─── Provided data ───

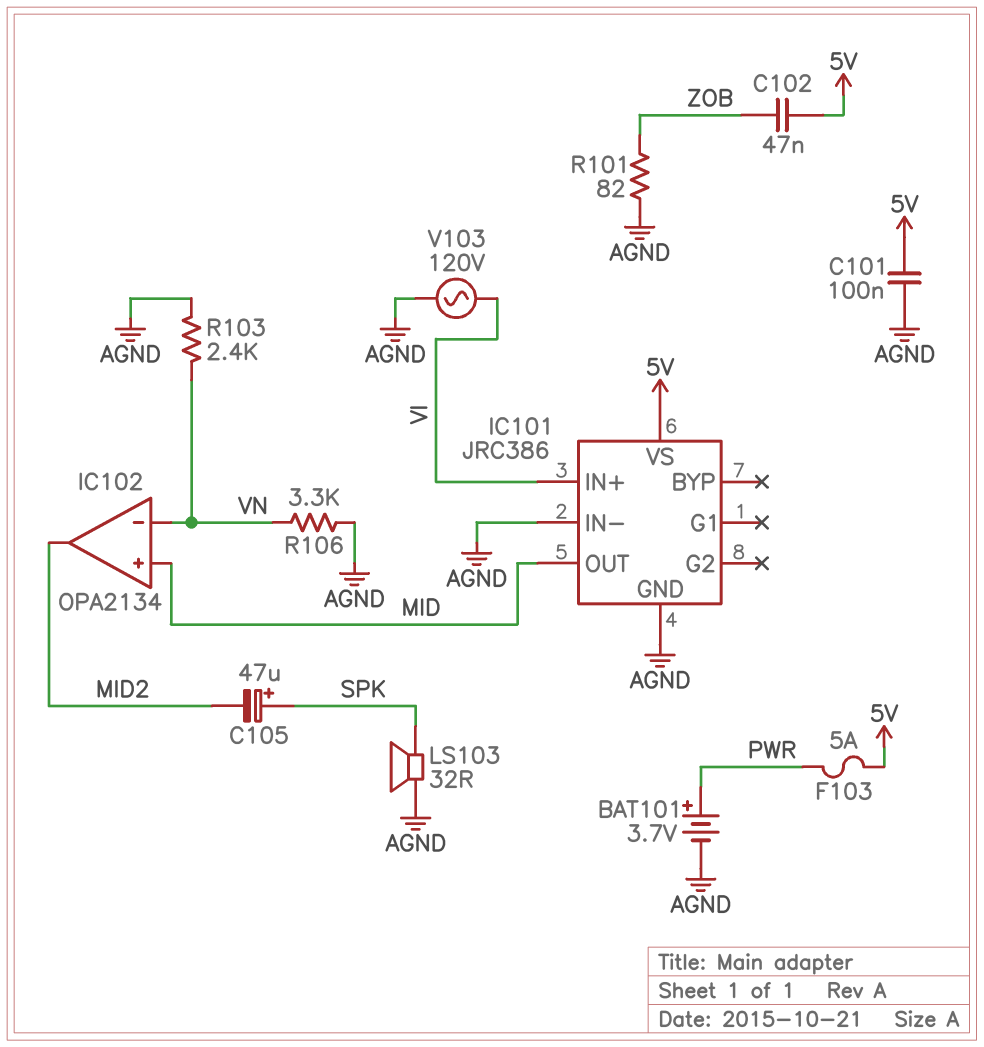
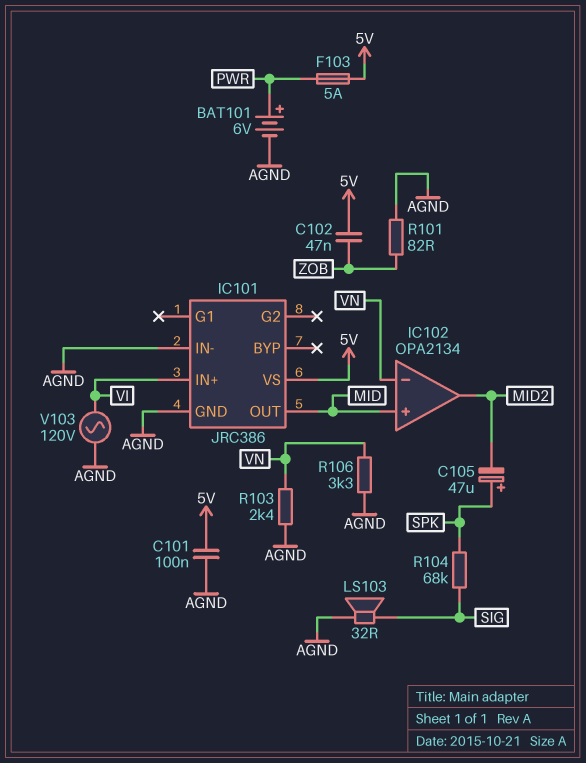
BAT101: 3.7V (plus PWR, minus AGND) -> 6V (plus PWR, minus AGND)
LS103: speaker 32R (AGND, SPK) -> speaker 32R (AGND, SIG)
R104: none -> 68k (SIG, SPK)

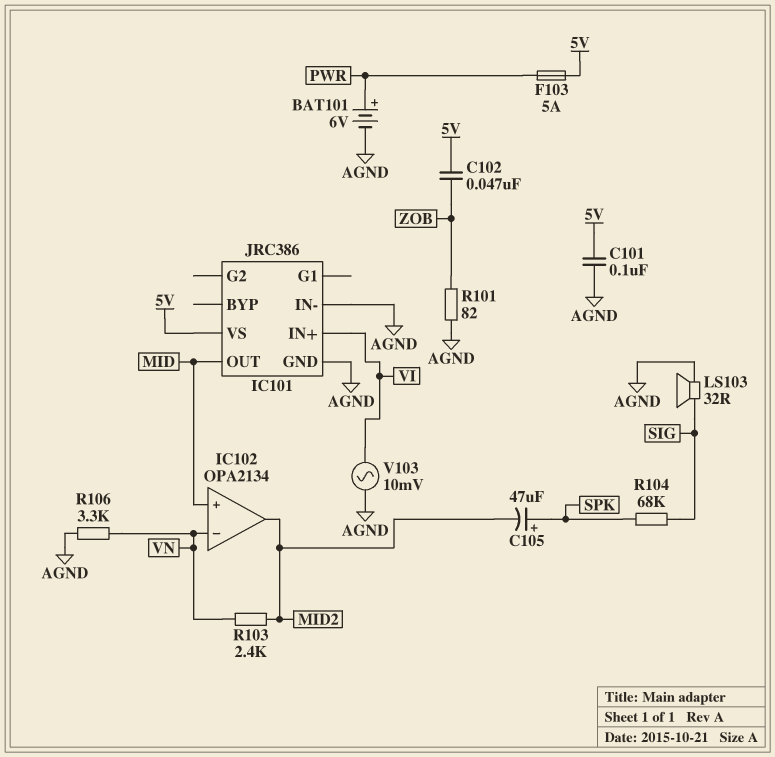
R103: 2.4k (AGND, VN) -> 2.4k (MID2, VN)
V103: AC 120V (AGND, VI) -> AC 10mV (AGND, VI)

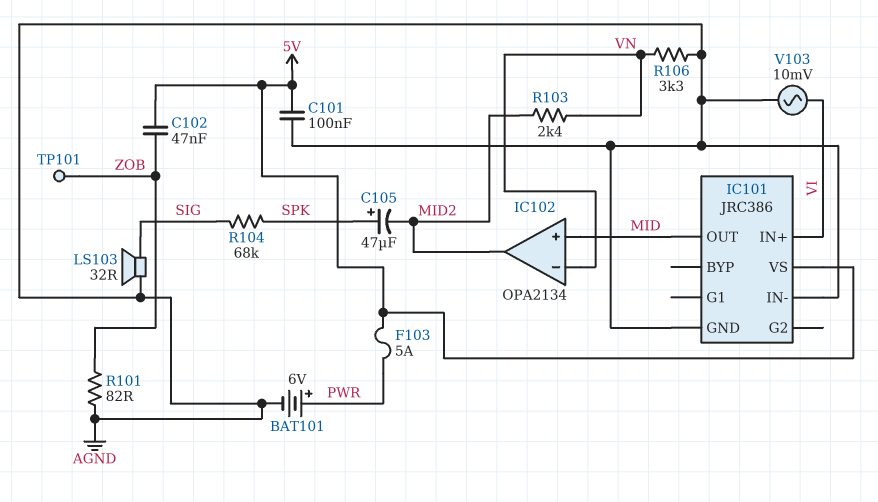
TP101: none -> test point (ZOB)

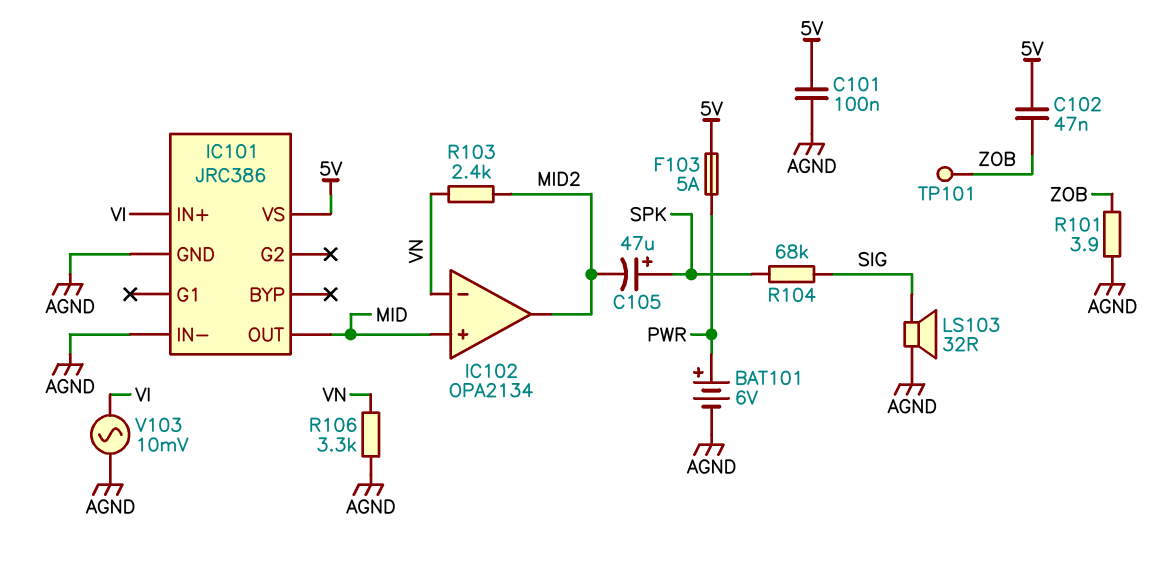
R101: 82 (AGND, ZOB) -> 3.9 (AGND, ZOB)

───
─── Provided data ───

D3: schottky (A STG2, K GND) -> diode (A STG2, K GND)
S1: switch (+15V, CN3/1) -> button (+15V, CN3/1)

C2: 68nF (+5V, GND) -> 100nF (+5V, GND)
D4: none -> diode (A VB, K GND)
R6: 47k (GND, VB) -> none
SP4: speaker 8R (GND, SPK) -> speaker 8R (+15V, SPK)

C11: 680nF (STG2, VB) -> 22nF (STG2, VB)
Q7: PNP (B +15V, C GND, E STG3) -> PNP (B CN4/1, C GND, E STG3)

───
─── Provided data ───

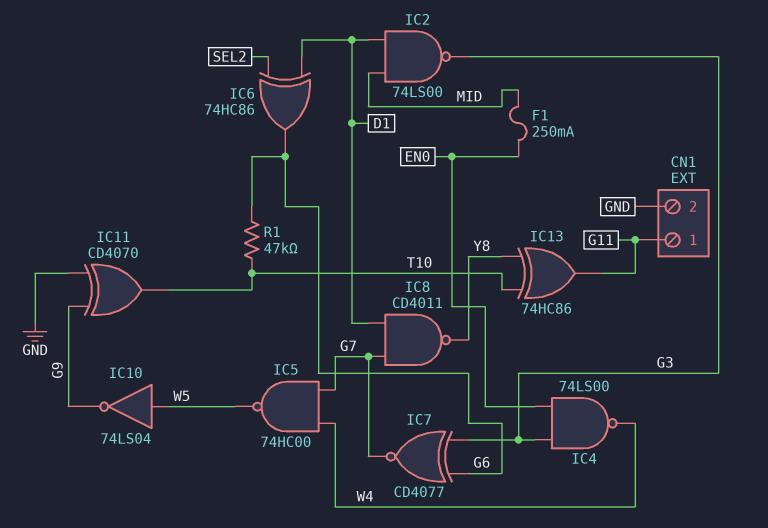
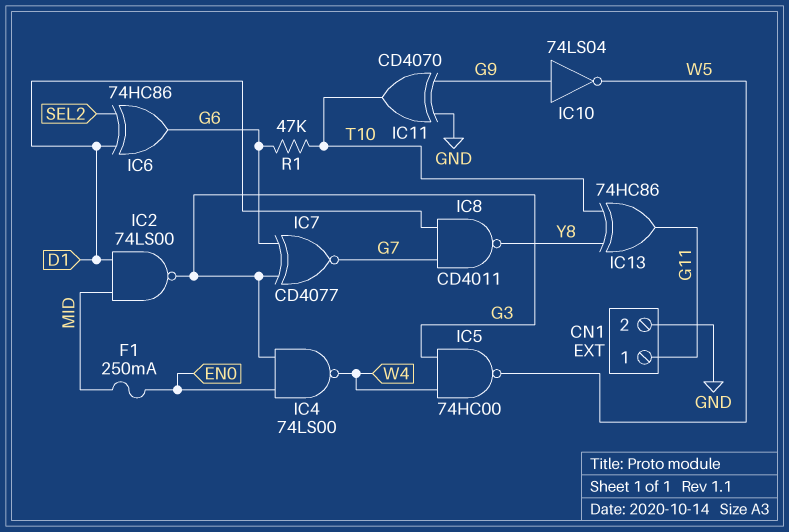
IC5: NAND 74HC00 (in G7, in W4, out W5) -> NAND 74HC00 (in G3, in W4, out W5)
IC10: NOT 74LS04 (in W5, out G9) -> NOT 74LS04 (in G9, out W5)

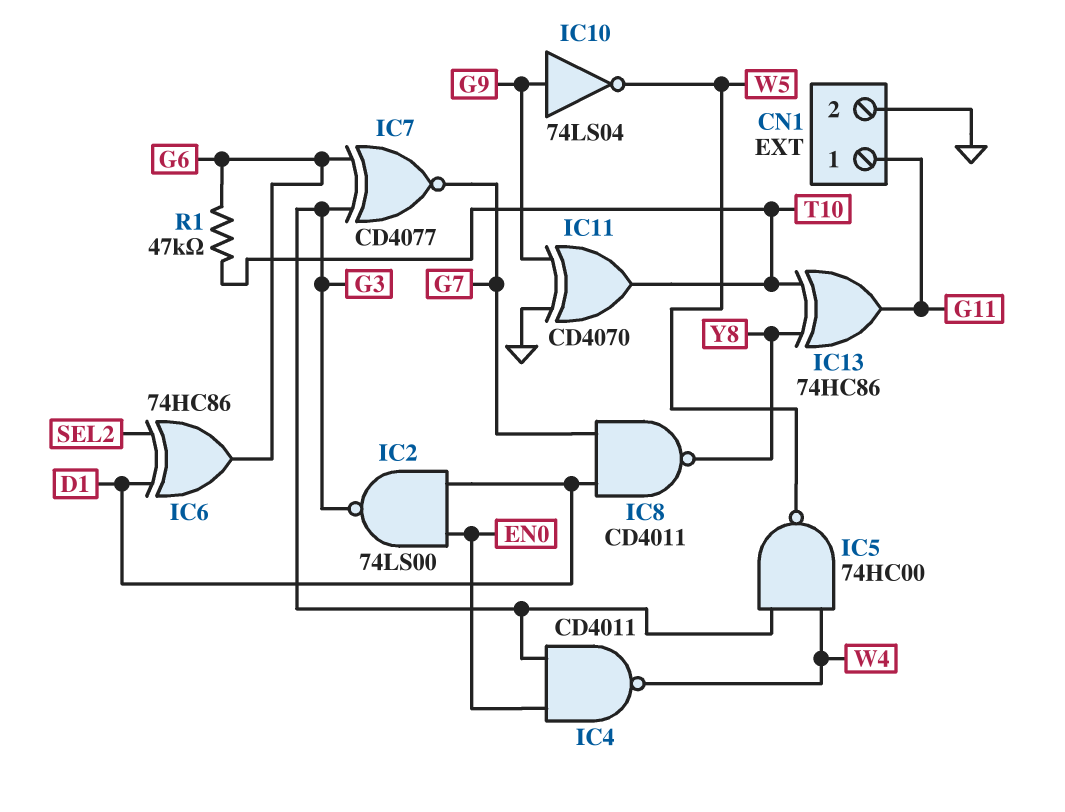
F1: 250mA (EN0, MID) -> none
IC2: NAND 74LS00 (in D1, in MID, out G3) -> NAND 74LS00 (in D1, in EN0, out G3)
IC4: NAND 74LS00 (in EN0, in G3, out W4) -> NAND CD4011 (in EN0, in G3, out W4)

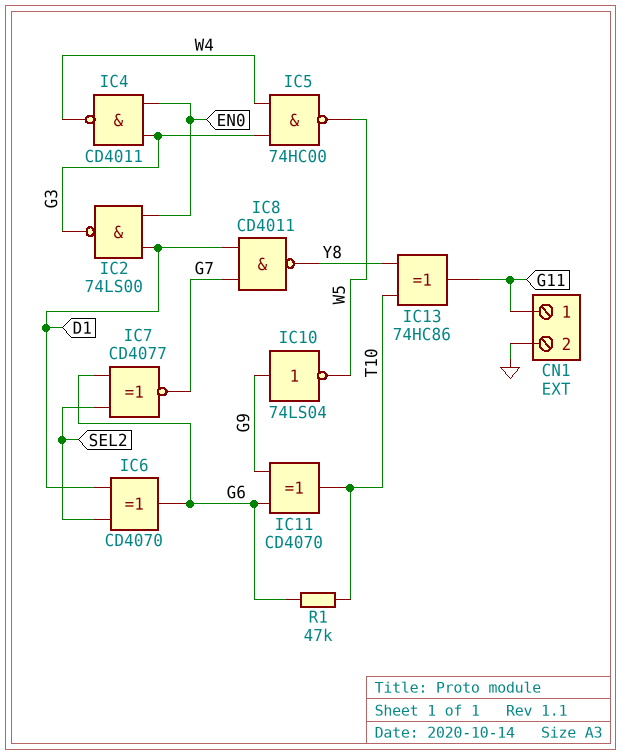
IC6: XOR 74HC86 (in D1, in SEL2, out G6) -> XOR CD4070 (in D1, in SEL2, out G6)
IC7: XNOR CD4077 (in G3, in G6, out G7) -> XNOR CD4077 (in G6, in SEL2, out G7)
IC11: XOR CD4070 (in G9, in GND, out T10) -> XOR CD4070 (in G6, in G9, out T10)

───

What needs to be done - Exercise for the records above: copy only the lines from the one with "R104: none -> 68k (SIG, SPK)" to the one with "R101: 82 (AGND, ZOB) -> 3.9 (AGND, ZOB)", both ends kept, and drop the pictures.

Solution for this task -
R104: none -> 68k (SIG, SPK)

R103: 2.4k (AGND, VN) -> 2.4k (MID2, VN)
V103: AC 120V (AGND, VI) -> AC 10mV (AGND, VI)

TP101: none -> test point (ZOB)

R101: 82 (AGND, ZOB) -> 3.9 (AGND, ZOB)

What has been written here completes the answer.